Source records |

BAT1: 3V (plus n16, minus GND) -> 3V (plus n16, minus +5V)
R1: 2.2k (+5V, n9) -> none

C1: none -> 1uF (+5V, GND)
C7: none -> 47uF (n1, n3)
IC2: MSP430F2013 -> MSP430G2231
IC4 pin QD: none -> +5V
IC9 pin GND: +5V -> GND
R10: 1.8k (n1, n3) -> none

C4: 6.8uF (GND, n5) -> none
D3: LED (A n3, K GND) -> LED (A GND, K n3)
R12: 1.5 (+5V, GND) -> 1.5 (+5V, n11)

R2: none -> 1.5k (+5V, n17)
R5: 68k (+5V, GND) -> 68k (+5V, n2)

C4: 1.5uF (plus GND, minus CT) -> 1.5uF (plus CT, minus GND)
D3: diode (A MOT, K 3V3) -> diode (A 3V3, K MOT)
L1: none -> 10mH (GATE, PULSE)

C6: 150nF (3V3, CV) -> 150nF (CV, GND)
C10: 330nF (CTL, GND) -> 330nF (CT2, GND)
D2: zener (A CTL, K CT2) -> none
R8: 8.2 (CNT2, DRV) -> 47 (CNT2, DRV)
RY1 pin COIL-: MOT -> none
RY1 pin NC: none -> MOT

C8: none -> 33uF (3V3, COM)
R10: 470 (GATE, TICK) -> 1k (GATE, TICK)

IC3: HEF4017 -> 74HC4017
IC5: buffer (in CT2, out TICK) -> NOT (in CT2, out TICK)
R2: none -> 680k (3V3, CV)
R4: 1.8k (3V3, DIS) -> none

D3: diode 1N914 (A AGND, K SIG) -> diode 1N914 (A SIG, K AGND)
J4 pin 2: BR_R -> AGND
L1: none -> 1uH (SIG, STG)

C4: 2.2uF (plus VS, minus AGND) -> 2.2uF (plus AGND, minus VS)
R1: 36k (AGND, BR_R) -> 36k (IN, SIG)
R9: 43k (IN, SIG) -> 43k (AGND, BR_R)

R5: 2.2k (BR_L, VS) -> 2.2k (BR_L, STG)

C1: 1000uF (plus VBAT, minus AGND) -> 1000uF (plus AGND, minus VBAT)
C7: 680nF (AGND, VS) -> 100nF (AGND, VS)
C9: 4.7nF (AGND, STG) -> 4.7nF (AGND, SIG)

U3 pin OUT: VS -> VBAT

What is being asked | A word-for-word copy of the full listing is required.

Solution to this problem |
BAT1: 3V (plus n16, minus GND) -> 3V (plus n16, minus +5V)
R1: 2.2k (+5V, n9) -> none

C1: none -> 1uF (+5V, GND)
C7: none -> 47uF (n1, n3)
IC2: MSP430F2013 -> MSP430G2231
IC4 pin QD: none -> +5V
IC9 pin GND: +5V -> GND
R10: 1.8k (n1, n3) -> none

C4: 6.8uF (GND, n5) -> none
D3: LED (A n3, K GND) -> LED (A GND, K n3)
R12: 1.5 (+5V, GND) -> 1.5 (+5V, n11)

R2: none -> 1.5k (+5V, n17)
R5: 68k (+5V, GND) -> 68k (+5V, n2)

C4: 1.5uF (plus GND, minus CT) -> 1.5uF (plus CT, minus GND)
D3: diode (A MOT, K 3V3) -> diode (A 3V3, K MOT)
L1: none -> 10mH (GATE, PULSE)

C6: 150nF (3V3, CV) -> 150nF (CV, GND)
C10: 330nF (CTL, GND) -> 330nF (CT2, GND)
D2: zener (A CTL, K CT2) -> none
R8: 8.2 (CNT2, DRV) -> 47 (CNT2, DRV)
RY1 pin COIL-: MOT -> none
RY1 pin NC: none -> MOT

C8: none -> 33uF (3V3, COM)
R10: 470 (GATE, TICK) -> 1k (GATE, TICK)

IC3: HEF4017 -> 74HC4017
IC5: buffer (in CT2, out TICK) -> NOT (in CT2, out TICK)
R2: none -> 680k (3V3, CV)
R4: 1.8k (3V3, DIS) -> none

D3: diode 1N914 (A AGND, K SIG) -> diode 1N914 (A SIG, K AGND)
J4 pin 2: BR_R -> AGND
L1: none -> 1uH (SIG, STG)

C4: 2.2uF (plus VS, minus AGND) -> 2.2uF (plus AGND, minus VS)
R1: 36k (AGND, BR_R) -> 36k (IN, SIG)
R9: 43k (IN, SIG) -> 43k (AGND, BR_R)

R5: 2.2k (BR_L, VS) -> 2.2k (BR_L, STG)

C1: 1000uF (plus VBAT, minus AGND) -> 1000uF (plus AGND, minus VBAT)
C7: 680nF (AGND, VS) -> 100nF (AGND, VS)
C9: 4.7nF (AGND, STG) -> 4.7nF (AGND, SIG)

U3 pin OUT: VS -> VBAT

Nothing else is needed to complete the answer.